- **Task statement**
Please print each entry below exactly as it stands, but without any pictures.

[Before-and-after object listings]

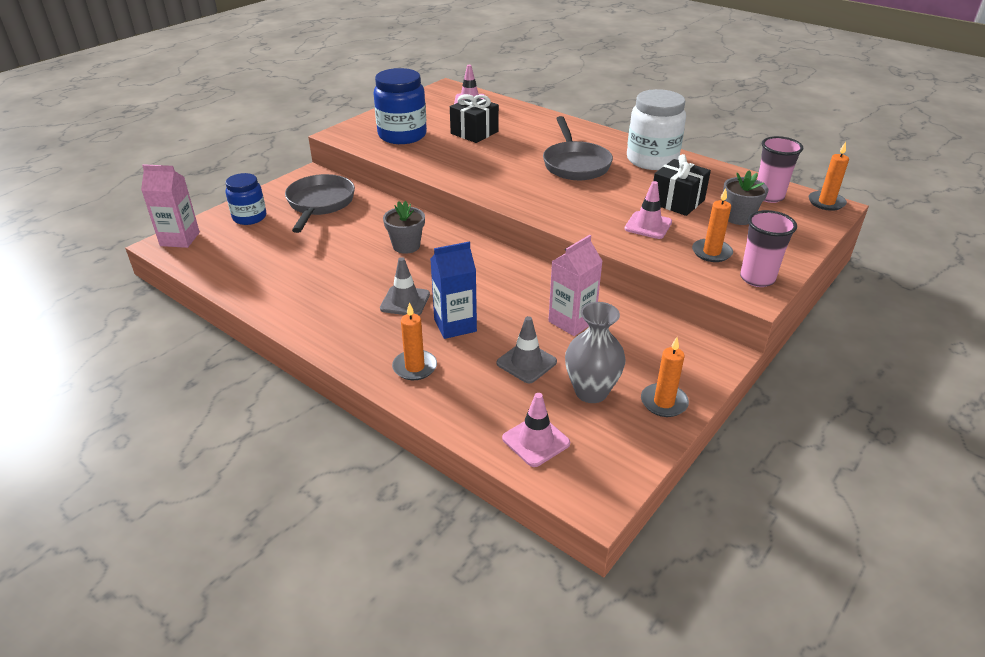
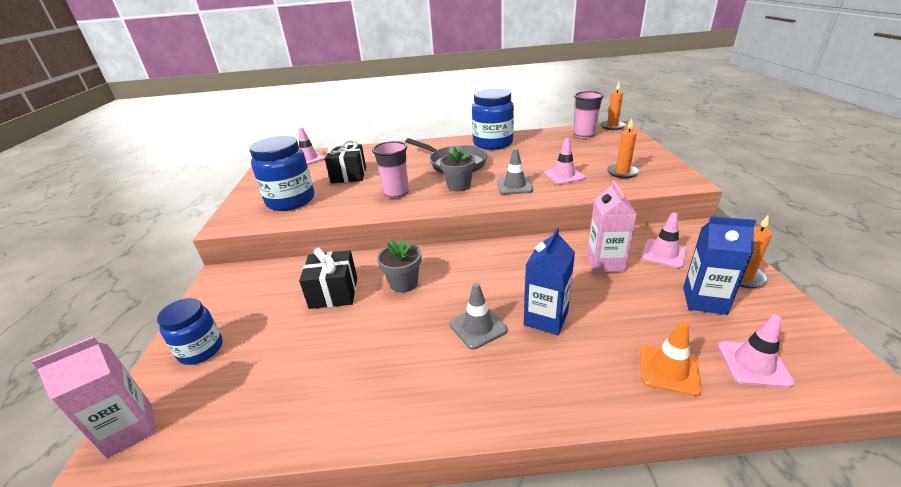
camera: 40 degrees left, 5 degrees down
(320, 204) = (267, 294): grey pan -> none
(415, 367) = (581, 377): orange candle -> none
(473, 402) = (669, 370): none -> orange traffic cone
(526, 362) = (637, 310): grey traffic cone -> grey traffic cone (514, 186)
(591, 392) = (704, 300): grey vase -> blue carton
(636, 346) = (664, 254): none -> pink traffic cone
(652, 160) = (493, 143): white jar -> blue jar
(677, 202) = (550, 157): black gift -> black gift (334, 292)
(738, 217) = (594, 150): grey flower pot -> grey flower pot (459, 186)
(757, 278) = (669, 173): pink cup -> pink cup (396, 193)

- **Task response**
camera: 40 degrees left, 5 degrees down
(320, 204) = (267, 294): grey pan -> none
(415, 367) = (581, 377): orange candle -> none
(473, 402) = (669, 370): none -> orange traffic cone
(526, 362) = (637, 310): grey traffic cone -> grey traffic cone (514, 186)
(591, 392) = (704, 300): grey vase -> blue carton
(636, 346) = (664, 254): none -> pink traffic cone
(652, 160) = (493, 143): white jar -> blue jar
(677, 202) = (550, 157): black gift -> black gift (334, 292)
(738, 217) = (594, 150): grey flower pot -> grey flower pot (459, 186)
(757, 278) = (669, 173): pink cup -> pink cup (396, 193)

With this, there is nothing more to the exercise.